Input data:
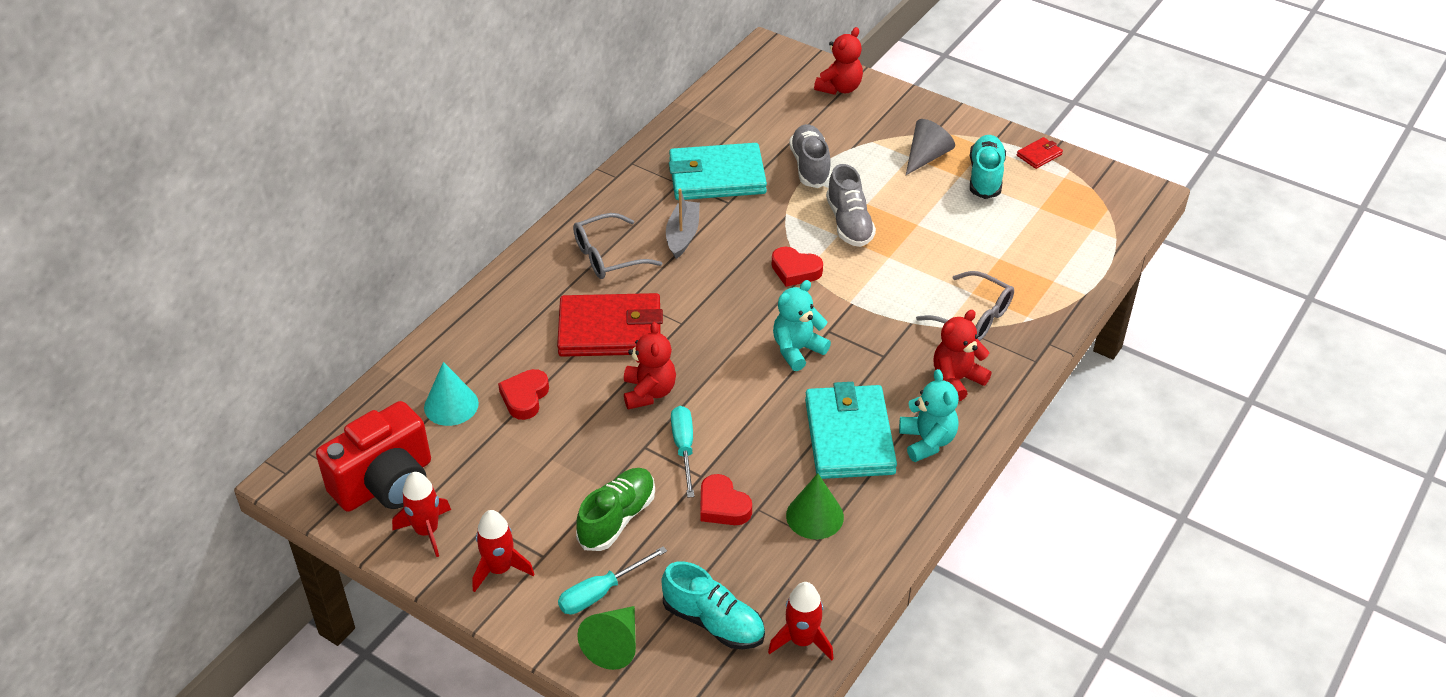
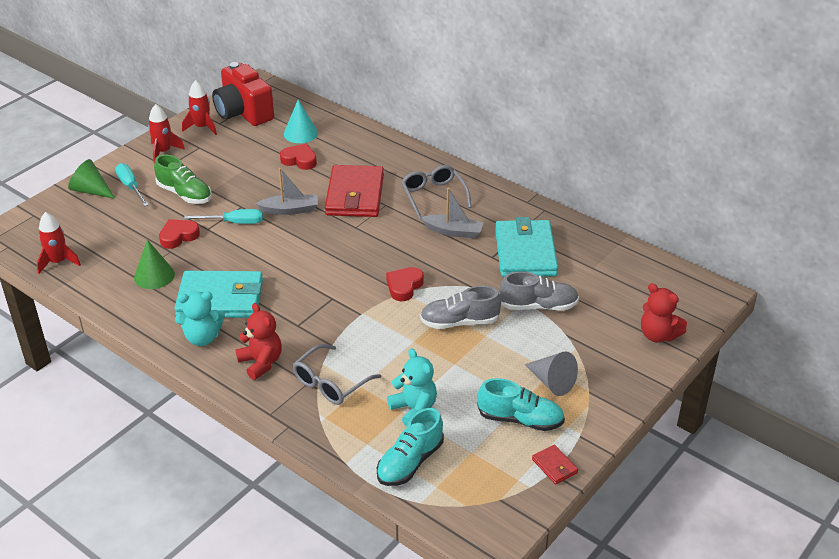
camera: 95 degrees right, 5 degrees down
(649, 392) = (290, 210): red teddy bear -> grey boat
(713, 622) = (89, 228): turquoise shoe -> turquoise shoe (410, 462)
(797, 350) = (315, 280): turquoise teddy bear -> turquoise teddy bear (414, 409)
==
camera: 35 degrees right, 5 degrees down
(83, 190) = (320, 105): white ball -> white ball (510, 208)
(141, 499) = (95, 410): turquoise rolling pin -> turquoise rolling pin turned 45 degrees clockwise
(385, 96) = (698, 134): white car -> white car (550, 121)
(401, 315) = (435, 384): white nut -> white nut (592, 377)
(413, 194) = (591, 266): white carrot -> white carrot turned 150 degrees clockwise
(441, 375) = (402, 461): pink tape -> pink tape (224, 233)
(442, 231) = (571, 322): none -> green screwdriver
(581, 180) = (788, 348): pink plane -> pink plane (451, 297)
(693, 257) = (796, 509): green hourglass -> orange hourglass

Activity:
From the records above, copy only the lines starting with the line that holds "(442, 231) = (571, 322): none" and going on through the line that holds "(693, 257) = (796, 509): green", exactly as written.

Result:
(442, 231) = (571, 322): none -> green screwdriver
(581, 180) = (788, 348): pink plane -> pink plane (451, 297)
(693, 257) = (796, 509): green hourglass -> orange hourglass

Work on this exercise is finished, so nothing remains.